▶ _Activity_: Starting with the line that contains "yellow round brick" and stopping after the line that contains "purple brick J2", return each line below exactly as written, with no others.
***** Provided records
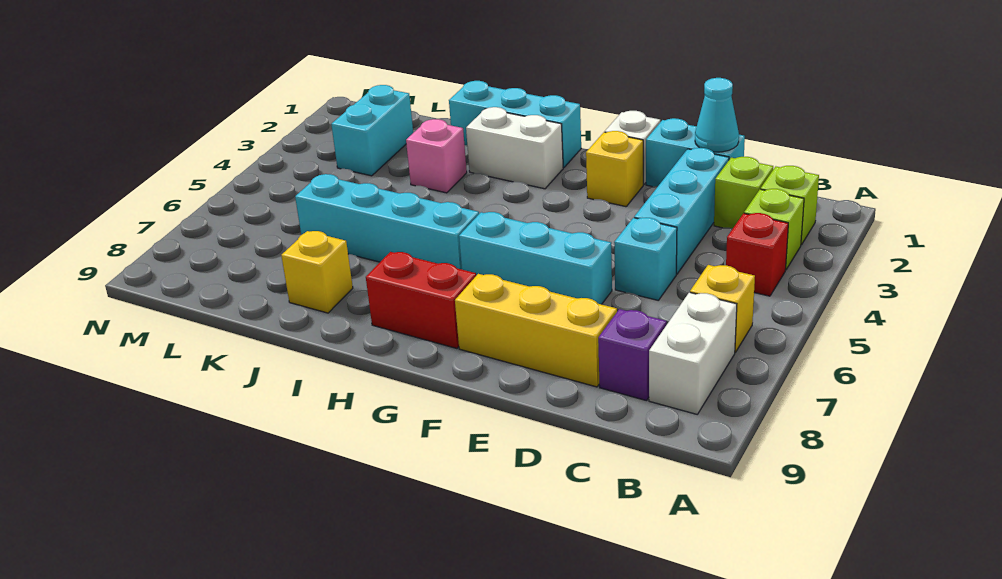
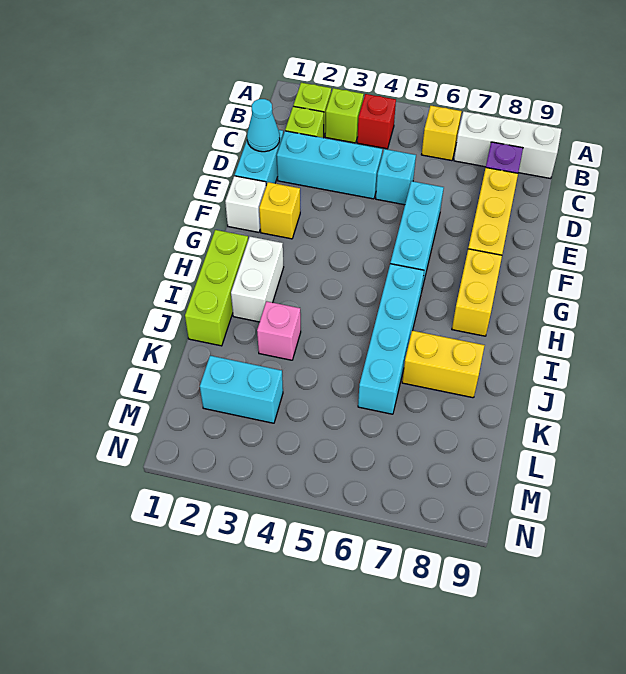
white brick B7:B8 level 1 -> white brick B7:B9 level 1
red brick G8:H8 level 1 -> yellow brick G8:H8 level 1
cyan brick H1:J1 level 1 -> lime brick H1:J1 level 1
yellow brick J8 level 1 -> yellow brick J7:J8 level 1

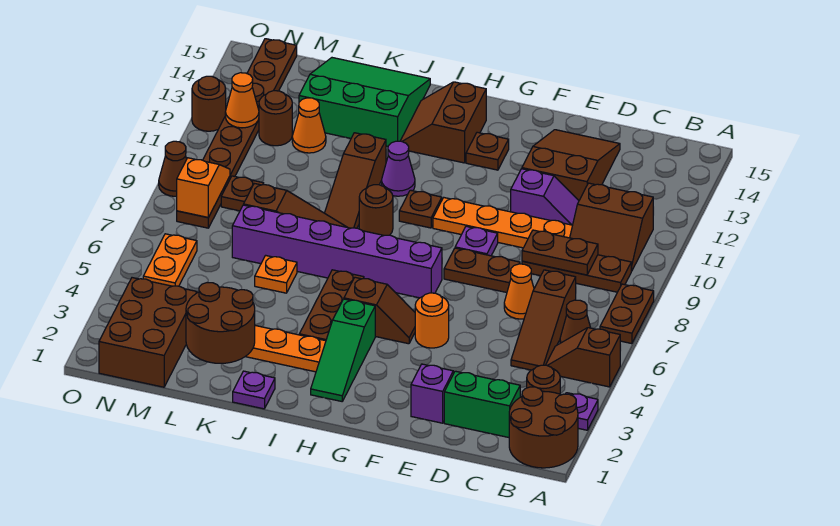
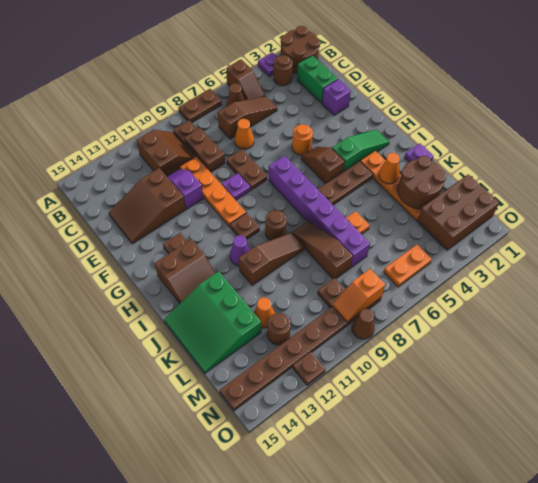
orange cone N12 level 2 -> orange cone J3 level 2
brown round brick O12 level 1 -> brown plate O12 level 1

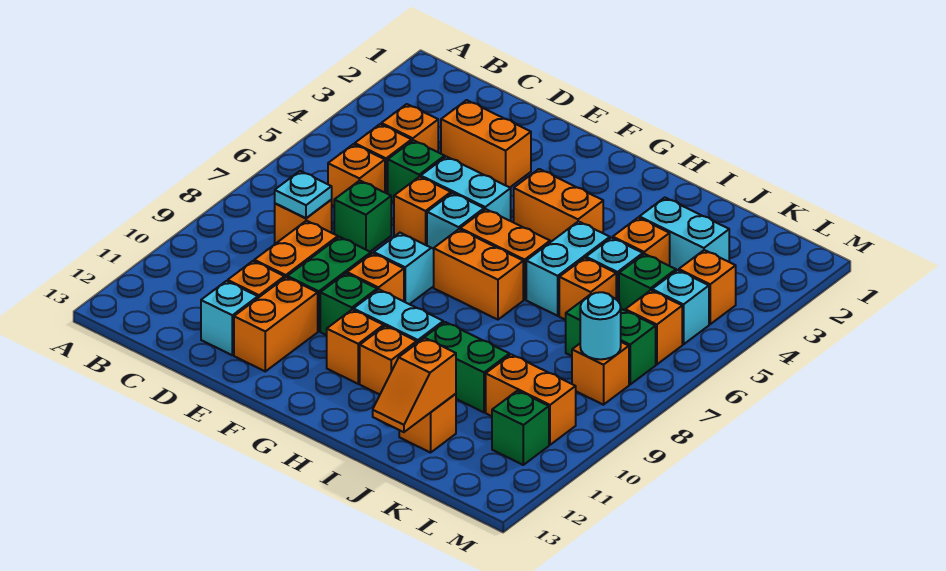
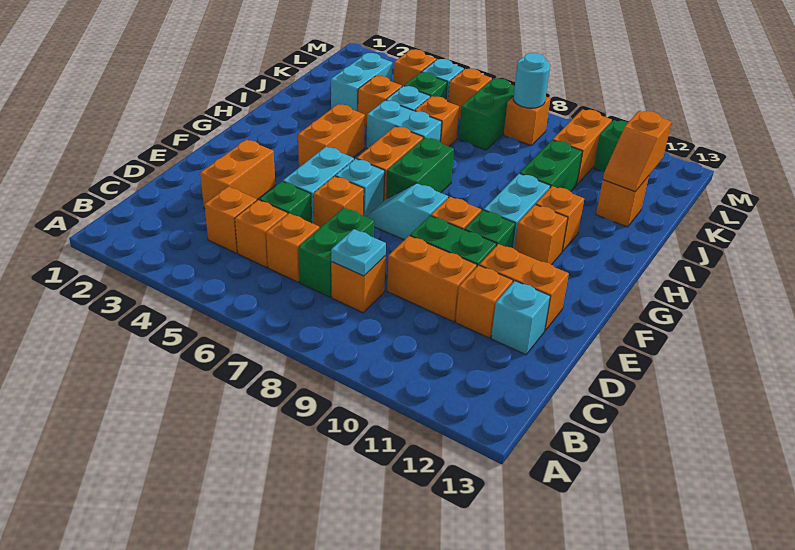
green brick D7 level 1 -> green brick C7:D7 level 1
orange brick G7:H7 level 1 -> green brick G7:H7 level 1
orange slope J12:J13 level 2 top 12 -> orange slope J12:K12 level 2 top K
**********
***** Provided records
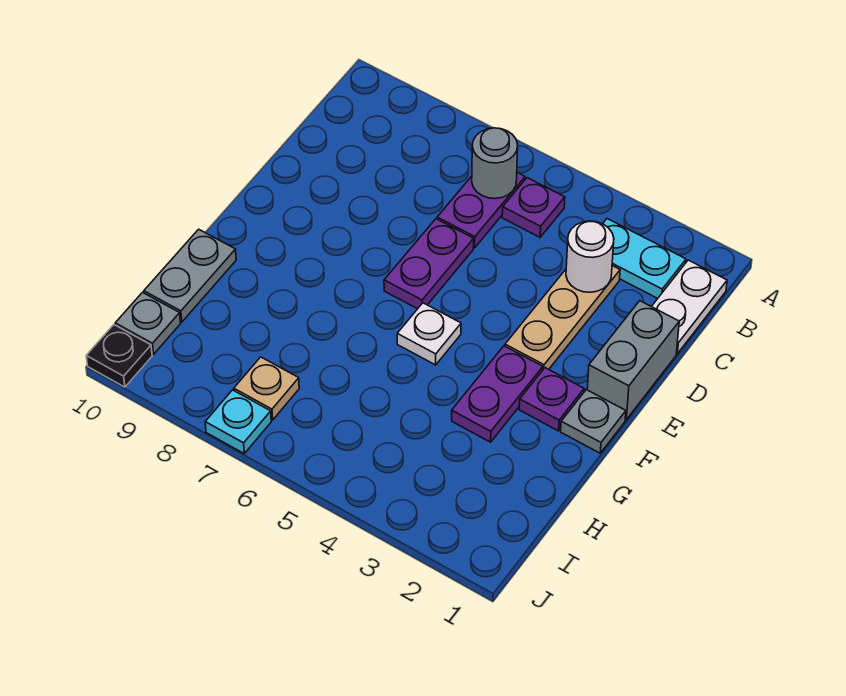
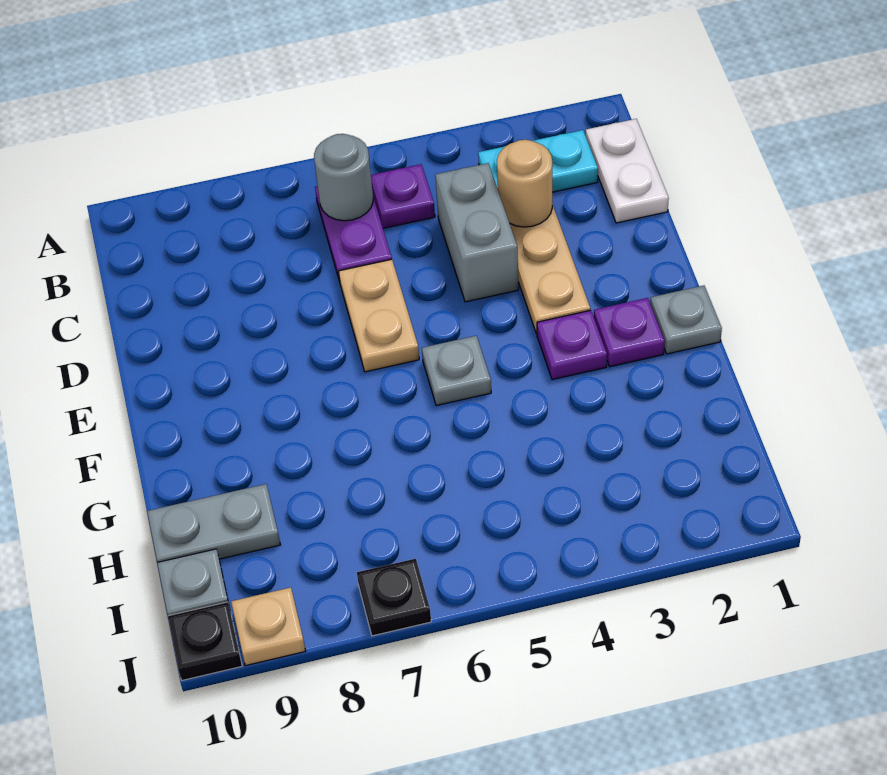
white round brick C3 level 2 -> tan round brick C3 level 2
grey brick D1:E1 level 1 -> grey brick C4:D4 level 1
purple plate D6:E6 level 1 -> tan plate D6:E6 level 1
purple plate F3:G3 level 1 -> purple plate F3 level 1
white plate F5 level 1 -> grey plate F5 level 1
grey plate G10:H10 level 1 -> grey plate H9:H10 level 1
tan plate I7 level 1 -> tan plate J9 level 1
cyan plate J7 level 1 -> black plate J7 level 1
**********
***** Provided records
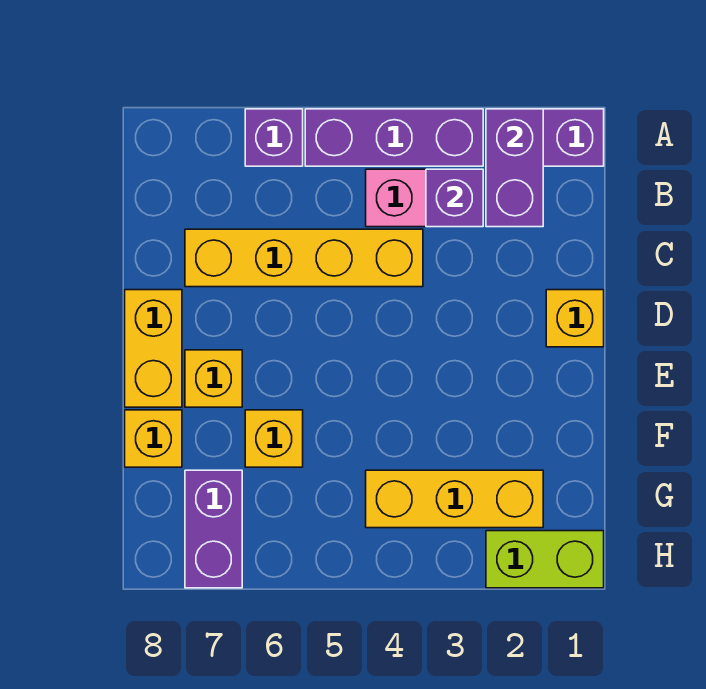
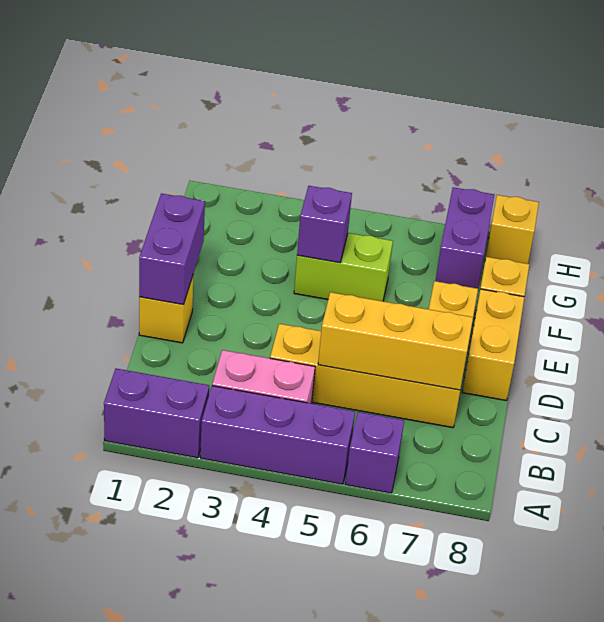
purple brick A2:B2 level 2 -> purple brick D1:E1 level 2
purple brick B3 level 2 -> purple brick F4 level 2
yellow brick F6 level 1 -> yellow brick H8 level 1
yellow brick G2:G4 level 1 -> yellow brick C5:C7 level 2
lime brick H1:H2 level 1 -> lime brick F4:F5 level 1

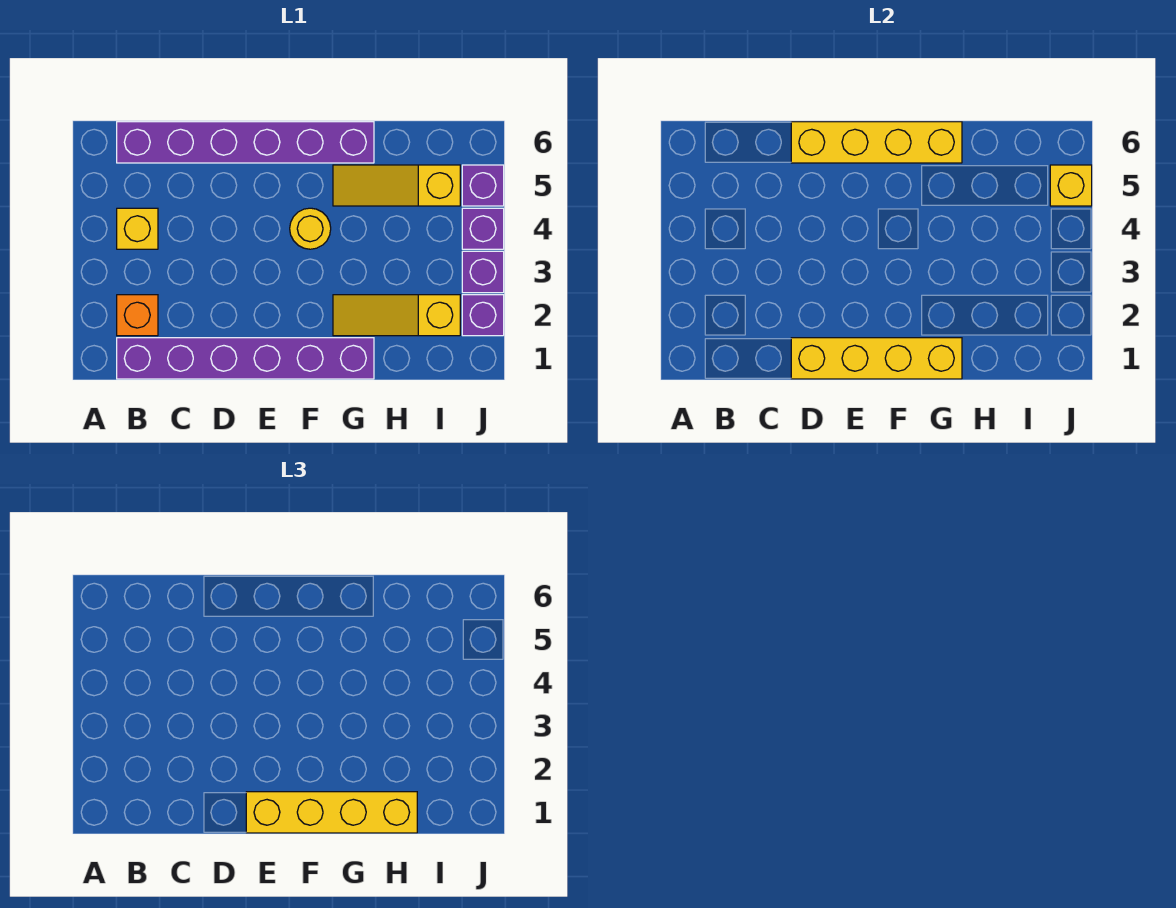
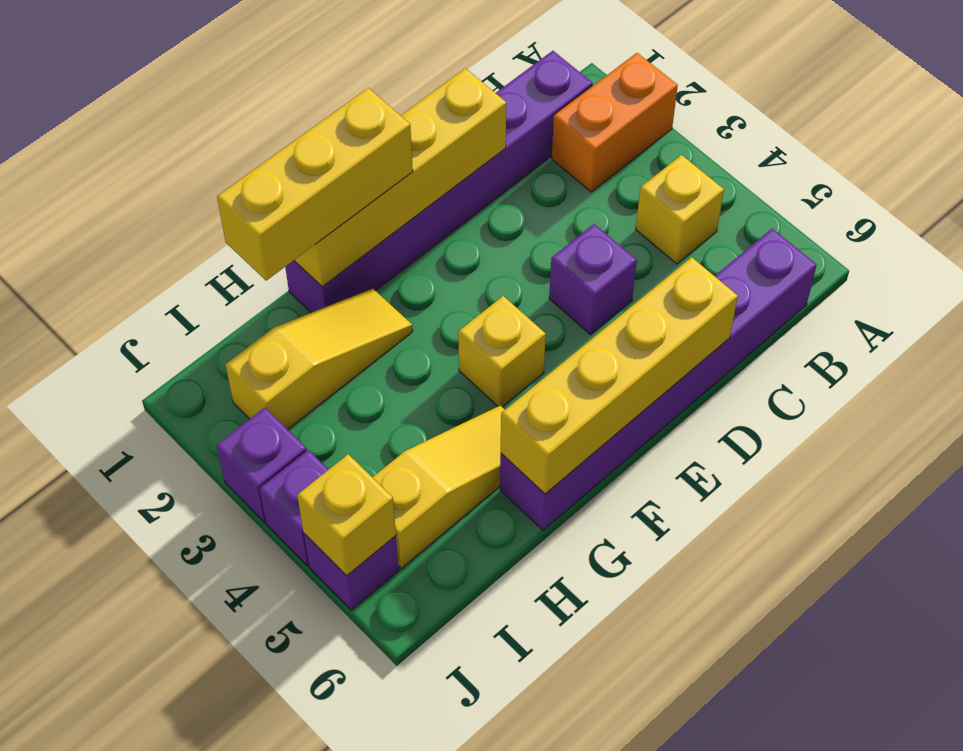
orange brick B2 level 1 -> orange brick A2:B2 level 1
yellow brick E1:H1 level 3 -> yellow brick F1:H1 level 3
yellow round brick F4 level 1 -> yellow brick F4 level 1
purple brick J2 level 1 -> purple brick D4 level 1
**********
▶ _Response to the task_:
yellow round brick F4 level 1 -> yellow brick F4 level 1
purple brick J2 level 1 -> purple brick D4 level 1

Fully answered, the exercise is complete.